Input records →
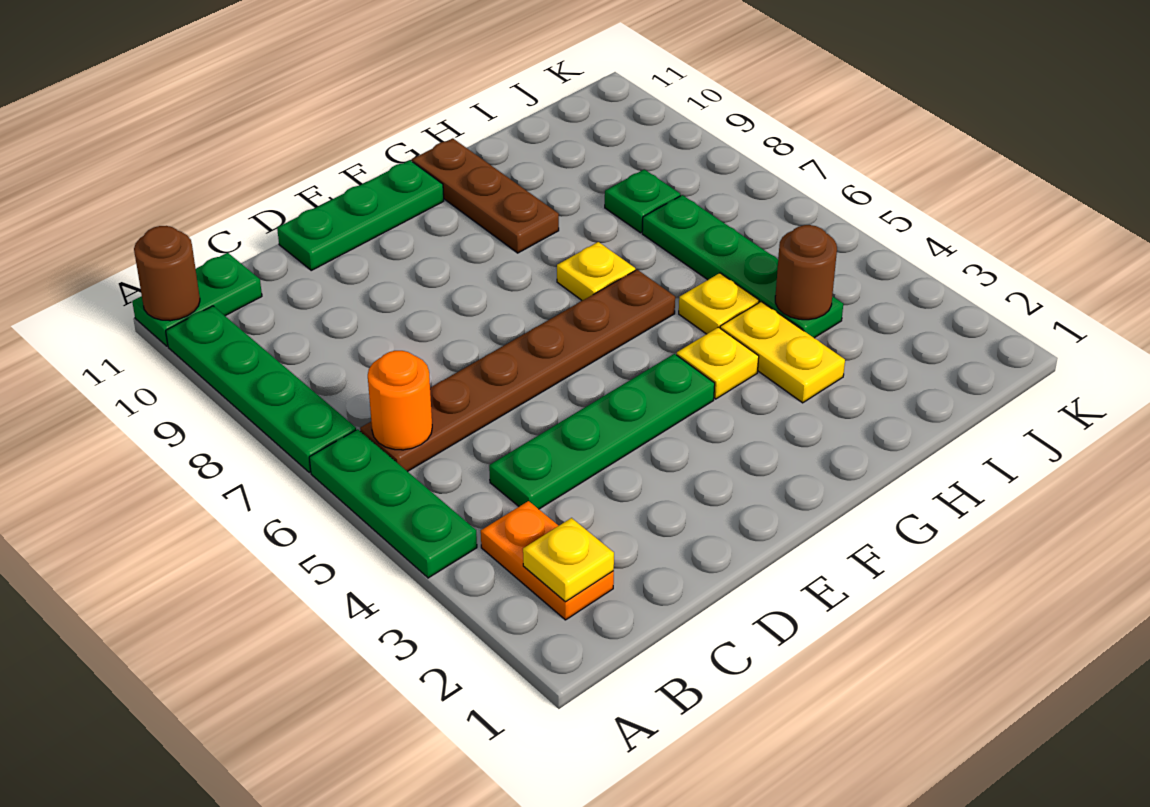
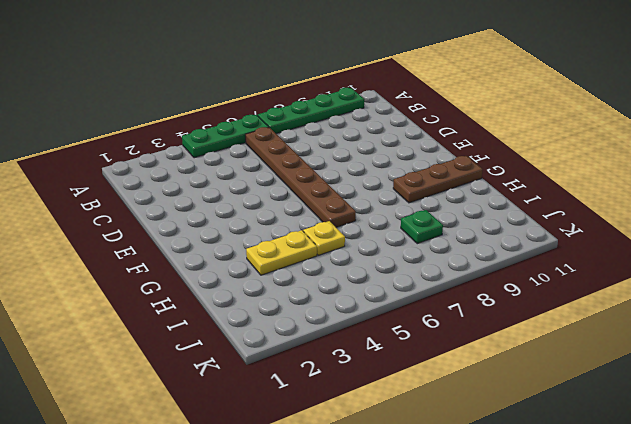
none -> green plate A11:B11 level 1
none -> orange plate B2:B3 level 1
none -> green plate C4:F4 level 1

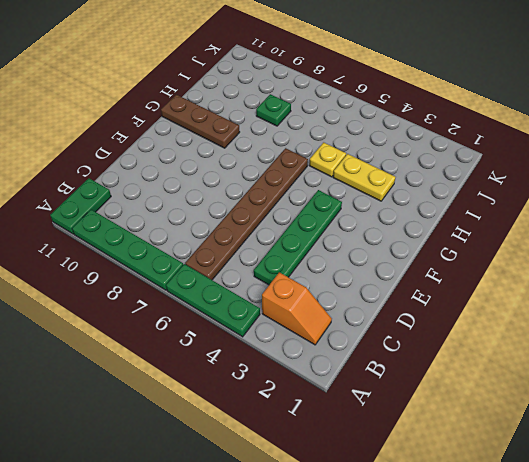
orange slope B2:B3 level 1 top 3 -> orange plate B2:B3 level 1
none -> green plate D11:F11 level 1
none -> yellow plate G4 level 1
none -> yellow plate G7 level 1

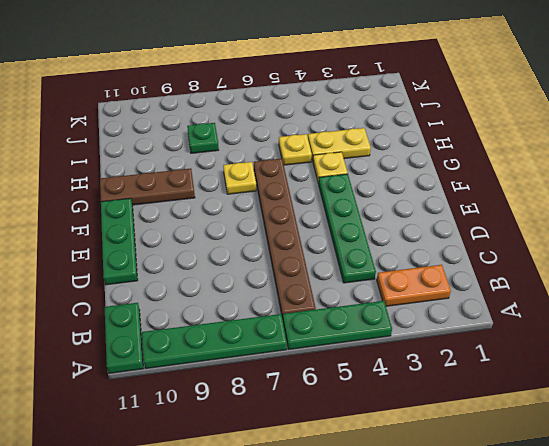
none -> green plate I4:I7 level 1
none -> brown round brick A11 level 2
none -> yellow plate B2 level 2

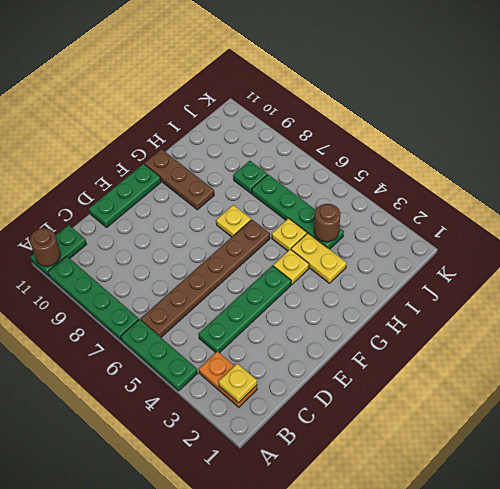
none -> orange round brick B6 level 2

Problem to solve → Exactly reproduce the lines beginning at the one that contains "none -> yellow plate B2 level 2" and ending at the final line of the material, with the pictures left out.

Response →
none -> yellow plate B2 level 2

none -> orange round brick B6 level 2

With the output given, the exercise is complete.